> [Your assignment]
Could you give the data below again exactly, apart from the pictures?

• • •

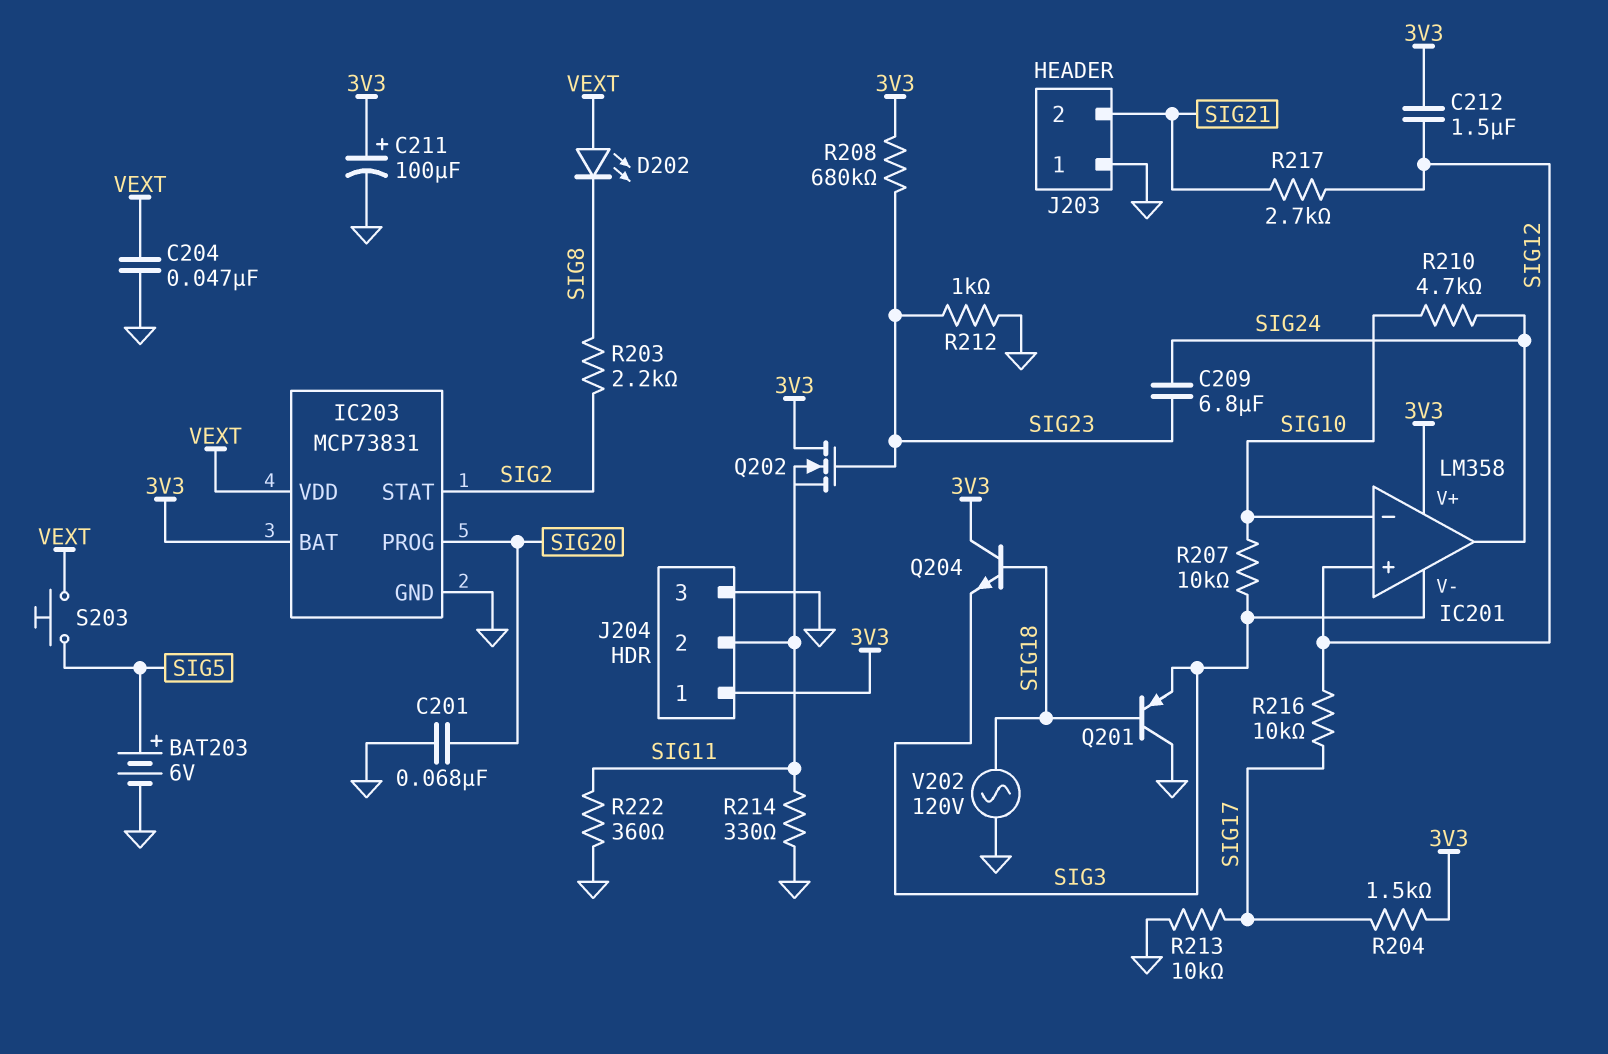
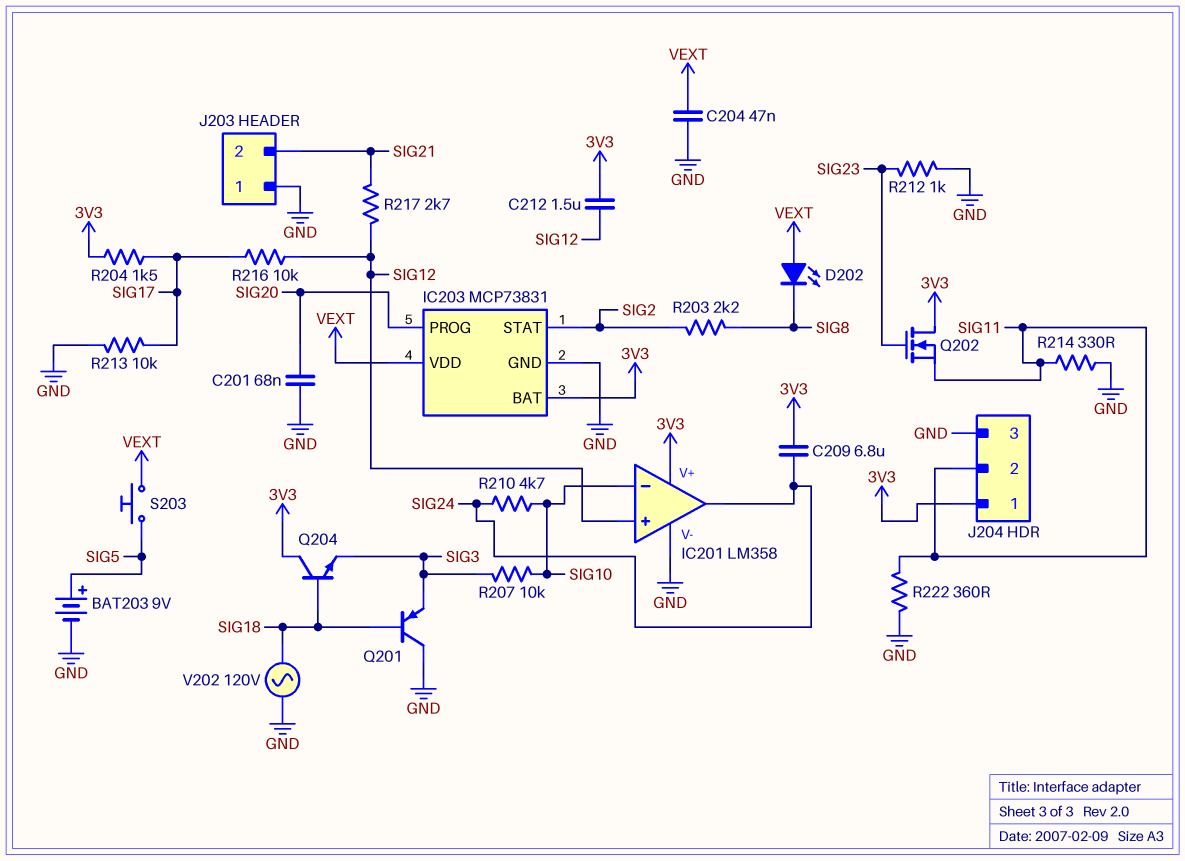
BAT203: 6V (plus SIG5, minus GND) -> 9V (plus SIG5, minus GND)
C209: 6.8uF (SIG23, SIG24) -> 6.8uF (3V3, SIG24)
C211: 100uF (plus 3V3, minus GND) -> none
IC201 pin V-: SIG3 -> GND
R208: 680k (3V3, SIG23) -> none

• • •

> [Exercise answer]
BAT203: 6V (plus SIG5, minus GND) -> 9V (plus SIG5, minus GND)
C209: 6.8uF (SIG23, SIG24) -> 6.8uF (3V3, SIG24)
C211: 100uF (plus 3V3, minus GND) -> none
IC201 pin V-: SIG3 -> GND
R208: 680k (3V3, SIG23) -> none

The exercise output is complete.